Description of the task:
The complete listing below should be transcribed precisely.

Data for this exercise:
++++++++++++++++++++
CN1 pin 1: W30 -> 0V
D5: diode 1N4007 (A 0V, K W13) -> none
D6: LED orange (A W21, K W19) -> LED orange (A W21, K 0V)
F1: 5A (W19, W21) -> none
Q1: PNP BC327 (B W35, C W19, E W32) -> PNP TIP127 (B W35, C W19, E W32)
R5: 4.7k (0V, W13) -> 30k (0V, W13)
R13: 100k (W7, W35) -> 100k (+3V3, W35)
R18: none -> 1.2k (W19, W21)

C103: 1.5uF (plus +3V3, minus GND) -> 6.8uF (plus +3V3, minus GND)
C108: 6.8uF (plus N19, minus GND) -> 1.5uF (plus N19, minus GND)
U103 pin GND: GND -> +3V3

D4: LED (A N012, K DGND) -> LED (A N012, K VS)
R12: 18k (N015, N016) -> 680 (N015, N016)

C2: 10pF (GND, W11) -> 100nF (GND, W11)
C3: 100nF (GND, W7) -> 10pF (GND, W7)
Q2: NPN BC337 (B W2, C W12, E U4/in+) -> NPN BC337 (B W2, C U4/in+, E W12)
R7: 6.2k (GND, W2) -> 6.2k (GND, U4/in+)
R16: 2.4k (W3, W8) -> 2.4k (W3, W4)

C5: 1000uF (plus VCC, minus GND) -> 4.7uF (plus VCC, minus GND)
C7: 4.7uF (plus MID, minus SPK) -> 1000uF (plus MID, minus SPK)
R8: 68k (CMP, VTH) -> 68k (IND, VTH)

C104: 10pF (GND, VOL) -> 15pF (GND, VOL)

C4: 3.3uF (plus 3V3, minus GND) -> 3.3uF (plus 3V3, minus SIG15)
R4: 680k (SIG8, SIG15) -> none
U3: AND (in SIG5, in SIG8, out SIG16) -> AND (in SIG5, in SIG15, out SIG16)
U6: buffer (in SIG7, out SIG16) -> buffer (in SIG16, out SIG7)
++++++++++++++++++++
Exercise answer:
CN1 pin 1: W30 -> 0V
D5: diode 1N4007 (A 0V, K W13) -> none
D6: LED orange (A W21, K W19) -> LED orange (A W21, K 0V)
F1: 5A (W19, W21) -> none
Q1: PNP BC327 (B W35, C W19, E W32) -> PNP TIP127 (B W35, C W19, E W32)
R5: 4.7k (0V, W13) -> 30k (0V, W13)
R13: 100k (W7, W35) -> 100k (+3V3, W35)
R18: none -> 1.2k (W19, W21)

C103: 1.5uF (plus +3V3, minus GND) -> 6.8uF (plus +3V3, minus GND)
C108: 6.8uF (plus N19, minus GND) -> 1.5uF (plus N19, minus GND)
U103 pin GND: GND -> +3V3

D4: LED (A N012, K DGND) -> LED (A N012, K VS)
R12: 18k (N015, N016) -> 680 (N015, N016)

C2: 10pF (GND, W11) -> 100nF (GND, W11)
C3: 100nF (GND, W7) -> 10pF (GND, W7)
Q2: NPN BC337 (B W2, C W12, E U4/in+) -> NPN BC337 (B W2, C U4/in+, E W12)
R7: 6.2k (GND, W2) -> 6.2k (GND, U4/in+)
R16: 2.4k (W3, W8) -> 2.4k (W3, W4)

C5: 1000uF (plus VCC, minus GND) -> 4.7uF (plus VCC, minus GND)
C7: 4.7uF (plus MID, minus SPK) -> 1000uF (plus MID, minus SPK)
R8: 68k (CMP, VTH) -> 68k (IND, VTH)

C104: 10pF (GND, VOL) -> 15pF (GND, VOL)

C4: 3.3uF (plus 3V3, minus GND) -> 3.3uF (plus 3V3, minus SIG15)
R4: 680k (SIG8, SIG15) -> none
U3: AND (in SIG5, in SIG8, out SIG16) -> AND (in SIG5, in SIG15, out SIG16)
U6: buffer (in SIG7, out SIG16) -> buffer (in SIG16, out SIG7)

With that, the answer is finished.